Available data:
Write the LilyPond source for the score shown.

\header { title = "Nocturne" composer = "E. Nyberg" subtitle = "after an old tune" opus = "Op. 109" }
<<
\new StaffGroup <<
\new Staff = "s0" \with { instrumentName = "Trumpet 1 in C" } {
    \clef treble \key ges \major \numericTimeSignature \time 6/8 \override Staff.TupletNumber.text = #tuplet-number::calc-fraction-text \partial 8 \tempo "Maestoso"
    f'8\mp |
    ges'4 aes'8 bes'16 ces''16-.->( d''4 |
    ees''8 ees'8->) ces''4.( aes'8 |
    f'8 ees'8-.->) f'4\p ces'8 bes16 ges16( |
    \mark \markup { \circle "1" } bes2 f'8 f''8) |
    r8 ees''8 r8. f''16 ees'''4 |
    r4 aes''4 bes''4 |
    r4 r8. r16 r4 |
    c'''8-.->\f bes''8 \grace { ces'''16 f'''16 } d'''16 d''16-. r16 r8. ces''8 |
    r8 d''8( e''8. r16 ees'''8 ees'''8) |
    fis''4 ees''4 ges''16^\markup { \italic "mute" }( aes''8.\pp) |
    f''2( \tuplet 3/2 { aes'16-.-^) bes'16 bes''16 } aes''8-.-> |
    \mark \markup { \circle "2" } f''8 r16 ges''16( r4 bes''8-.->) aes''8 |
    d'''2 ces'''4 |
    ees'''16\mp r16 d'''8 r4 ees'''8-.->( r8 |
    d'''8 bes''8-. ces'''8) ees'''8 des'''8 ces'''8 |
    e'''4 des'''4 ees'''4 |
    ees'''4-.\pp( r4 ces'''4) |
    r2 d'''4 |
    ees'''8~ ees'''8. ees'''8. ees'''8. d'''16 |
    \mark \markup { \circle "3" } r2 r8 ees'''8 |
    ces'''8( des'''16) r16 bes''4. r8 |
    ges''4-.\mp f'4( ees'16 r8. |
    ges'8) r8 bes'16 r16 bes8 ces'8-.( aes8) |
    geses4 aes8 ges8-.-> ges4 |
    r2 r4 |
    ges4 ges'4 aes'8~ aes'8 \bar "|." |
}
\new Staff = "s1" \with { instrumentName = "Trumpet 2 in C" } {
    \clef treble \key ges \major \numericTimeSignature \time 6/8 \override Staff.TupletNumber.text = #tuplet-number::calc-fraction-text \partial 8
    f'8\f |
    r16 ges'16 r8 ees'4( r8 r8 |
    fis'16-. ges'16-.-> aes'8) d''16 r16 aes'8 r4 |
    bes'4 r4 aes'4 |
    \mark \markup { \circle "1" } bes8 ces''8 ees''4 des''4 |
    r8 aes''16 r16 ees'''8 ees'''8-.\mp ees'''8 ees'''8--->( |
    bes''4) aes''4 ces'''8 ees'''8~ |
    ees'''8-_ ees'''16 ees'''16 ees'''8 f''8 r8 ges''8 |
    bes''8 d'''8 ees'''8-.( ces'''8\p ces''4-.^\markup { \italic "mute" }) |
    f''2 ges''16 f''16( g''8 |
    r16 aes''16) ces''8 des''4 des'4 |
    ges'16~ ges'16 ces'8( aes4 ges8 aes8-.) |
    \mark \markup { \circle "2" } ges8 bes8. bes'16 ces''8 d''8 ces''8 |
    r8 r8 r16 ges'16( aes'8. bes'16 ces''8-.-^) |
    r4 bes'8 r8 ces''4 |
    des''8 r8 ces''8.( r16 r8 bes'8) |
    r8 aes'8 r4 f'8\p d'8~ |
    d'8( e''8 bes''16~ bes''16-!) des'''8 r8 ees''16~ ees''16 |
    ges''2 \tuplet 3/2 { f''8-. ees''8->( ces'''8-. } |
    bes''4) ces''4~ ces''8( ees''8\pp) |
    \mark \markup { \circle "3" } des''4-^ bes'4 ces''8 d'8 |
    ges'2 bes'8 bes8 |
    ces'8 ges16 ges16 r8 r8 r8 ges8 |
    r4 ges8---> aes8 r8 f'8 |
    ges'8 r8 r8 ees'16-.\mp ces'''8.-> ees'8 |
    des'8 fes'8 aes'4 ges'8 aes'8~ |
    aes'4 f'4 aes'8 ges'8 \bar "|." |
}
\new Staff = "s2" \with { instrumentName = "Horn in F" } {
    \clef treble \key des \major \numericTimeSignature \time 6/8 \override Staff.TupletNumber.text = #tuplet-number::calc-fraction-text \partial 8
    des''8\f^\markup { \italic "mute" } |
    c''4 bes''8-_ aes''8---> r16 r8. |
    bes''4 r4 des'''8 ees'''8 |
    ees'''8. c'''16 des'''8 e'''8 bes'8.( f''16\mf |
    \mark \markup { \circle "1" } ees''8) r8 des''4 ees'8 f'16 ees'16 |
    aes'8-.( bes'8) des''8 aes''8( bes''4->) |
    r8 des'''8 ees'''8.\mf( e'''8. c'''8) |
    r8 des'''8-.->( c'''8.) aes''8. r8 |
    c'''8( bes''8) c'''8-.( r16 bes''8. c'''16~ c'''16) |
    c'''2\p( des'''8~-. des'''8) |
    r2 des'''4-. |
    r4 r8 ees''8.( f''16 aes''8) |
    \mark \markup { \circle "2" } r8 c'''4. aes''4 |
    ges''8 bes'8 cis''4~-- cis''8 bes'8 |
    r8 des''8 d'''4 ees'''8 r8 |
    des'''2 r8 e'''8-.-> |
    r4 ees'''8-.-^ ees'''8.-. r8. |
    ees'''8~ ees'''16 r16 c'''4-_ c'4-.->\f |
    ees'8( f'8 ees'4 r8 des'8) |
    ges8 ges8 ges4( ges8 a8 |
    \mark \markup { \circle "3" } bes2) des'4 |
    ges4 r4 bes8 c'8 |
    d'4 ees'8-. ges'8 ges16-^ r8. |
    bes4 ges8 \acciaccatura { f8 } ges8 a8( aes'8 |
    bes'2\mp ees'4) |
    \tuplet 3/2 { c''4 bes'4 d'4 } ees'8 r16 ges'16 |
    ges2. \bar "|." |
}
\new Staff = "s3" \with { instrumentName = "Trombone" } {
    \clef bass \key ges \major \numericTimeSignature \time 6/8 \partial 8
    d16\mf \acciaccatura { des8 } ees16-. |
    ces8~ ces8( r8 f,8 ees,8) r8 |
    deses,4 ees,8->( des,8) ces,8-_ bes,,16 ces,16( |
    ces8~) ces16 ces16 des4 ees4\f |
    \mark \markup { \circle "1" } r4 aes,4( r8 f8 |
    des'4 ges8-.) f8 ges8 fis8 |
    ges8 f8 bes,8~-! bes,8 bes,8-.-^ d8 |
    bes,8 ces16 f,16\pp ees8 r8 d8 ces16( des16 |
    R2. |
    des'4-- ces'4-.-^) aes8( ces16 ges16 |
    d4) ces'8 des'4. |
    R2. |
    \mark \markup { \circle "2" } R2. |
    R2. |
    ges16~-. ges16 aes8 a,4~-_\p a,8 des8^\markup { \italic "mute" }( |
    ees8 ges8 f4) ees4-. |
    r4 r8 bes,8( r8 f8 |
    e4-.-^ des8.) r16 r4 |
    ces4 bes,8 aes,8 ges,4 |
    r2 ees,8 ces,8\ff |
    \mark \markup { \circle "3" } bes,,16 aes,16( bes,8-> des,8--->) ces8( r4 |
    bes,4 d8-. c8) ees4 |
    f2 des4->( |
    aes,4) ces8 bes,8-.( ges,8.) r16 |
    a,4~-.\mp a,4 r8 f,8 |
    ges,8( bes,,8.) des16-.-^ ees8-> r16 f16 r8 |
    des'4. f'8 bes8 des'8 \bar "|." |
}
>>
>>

Goal:
Locate each line in the items above that contains the string "number" and copy those lines in full.

Expected answer:
    \clef treble \key ges \major \numericTimeSignature \time 6/8 \override Staff.TupletNumber.text = #tuplet-number::calc-fraction-text \partial 8 \tempo "Maestoso"
    \clef treble \key ges \major \numericTimeSignature \time 6/8 \override Staff.TupletNumber.text = #tuplet-number::calc-fraction-text \partial 8
    \clef treble \key des \major \numericTimeSignature \time 6/8 \override Staff.TupletNumber.text = #tuplet-number::calc-fraction-text \partial 8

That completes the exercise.